Your goal — The records below are to be set down again exactly, with the pictures left out.

Data section —
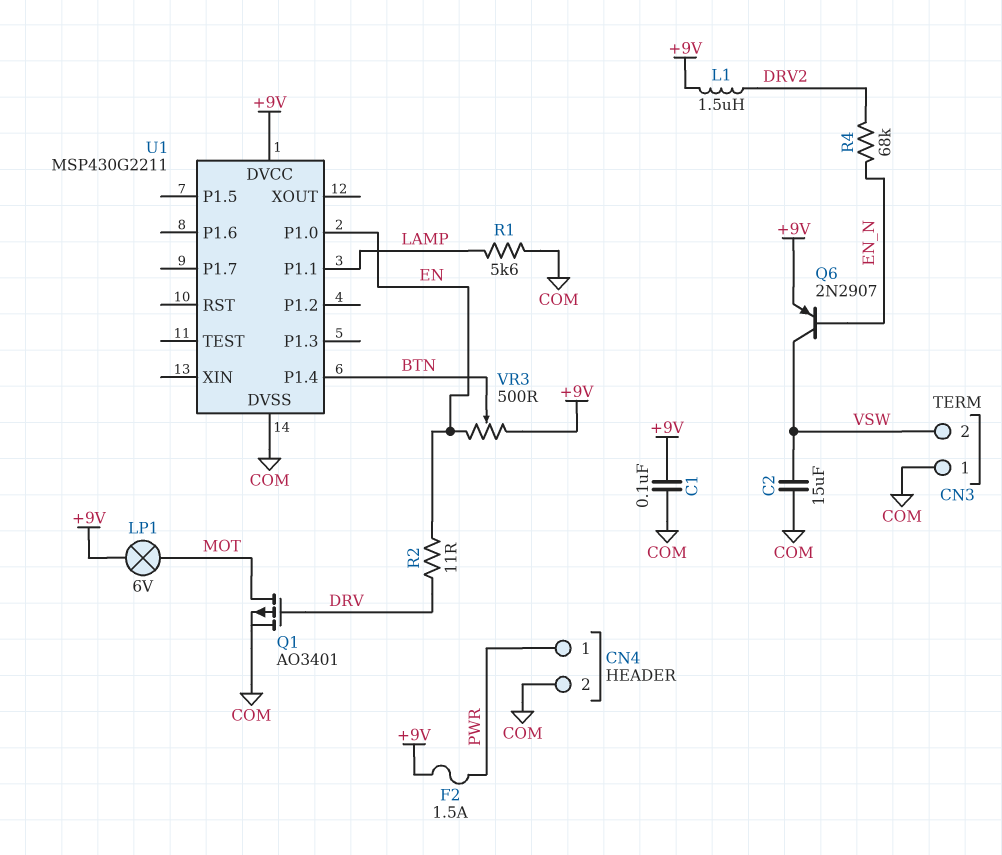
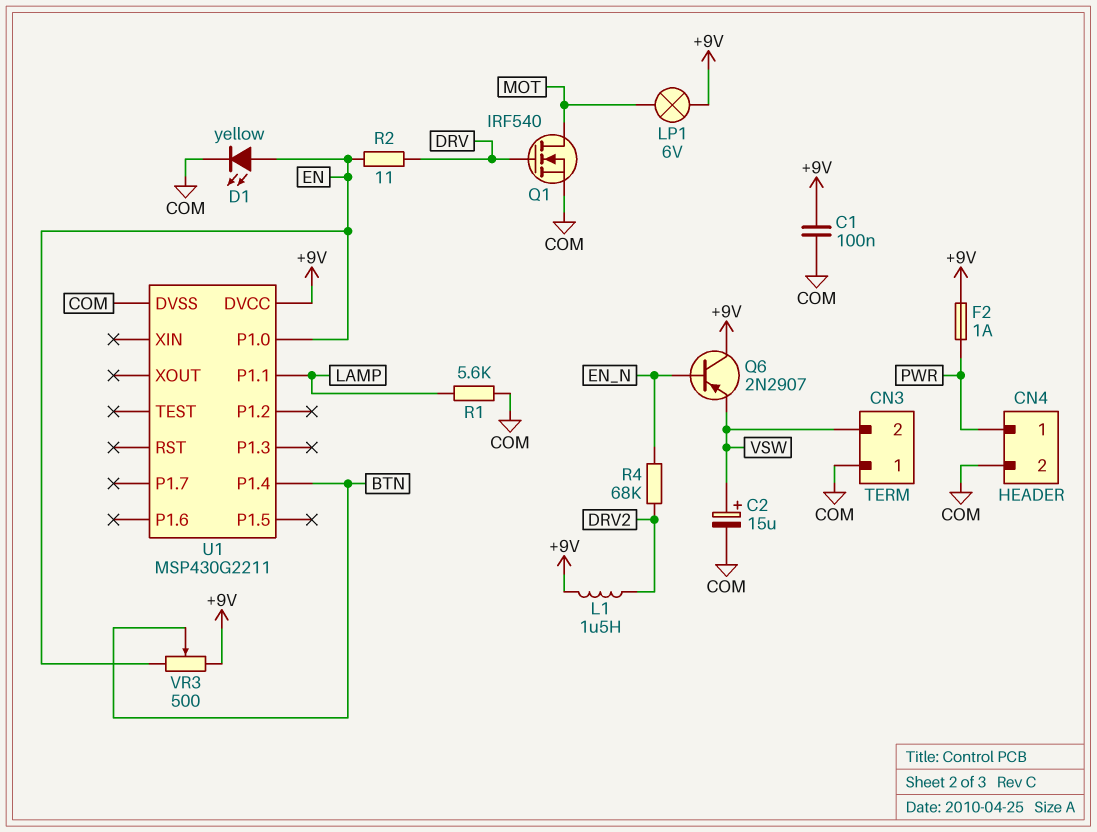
C2: 15uF (COM, VSW) -> 15uF (plus VSW, minus COM)
D1: none -> LED yellow (A EN, K COM)
F2: 1.5A (+9V, PWR) -> 1A (+9V, PWR)
Q1: PMOS AO3401 (G DRV, D MOT, S COM) -> NMOS IRF540 (G DRV, D MOT, S COM)
Q6: PNP 2N2907 (B EN_N, C VSW, E +9V) -> PNP 2N2907 (B EN_N, C +9V, E VSW)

Result of this exercise —
C2: 15uF (COM, VSW) -> 15uF (plus VSW, minus COM)
D1: none -> LED yellow (A EN, K COM)
F2: 1.5A (+9V, PWR) -> 1A (+9V, PWR)
Q1: PMOS AO3401 (G DRV, D MOT, S COM) -> NMOS IRF540 (G DRV, D MOT, S COM)
Q6: PNP 2N2907 (B EN_N, C VSW, E +9V) -> PNP 2N2907 (B EN_N, C +9V, E VSW)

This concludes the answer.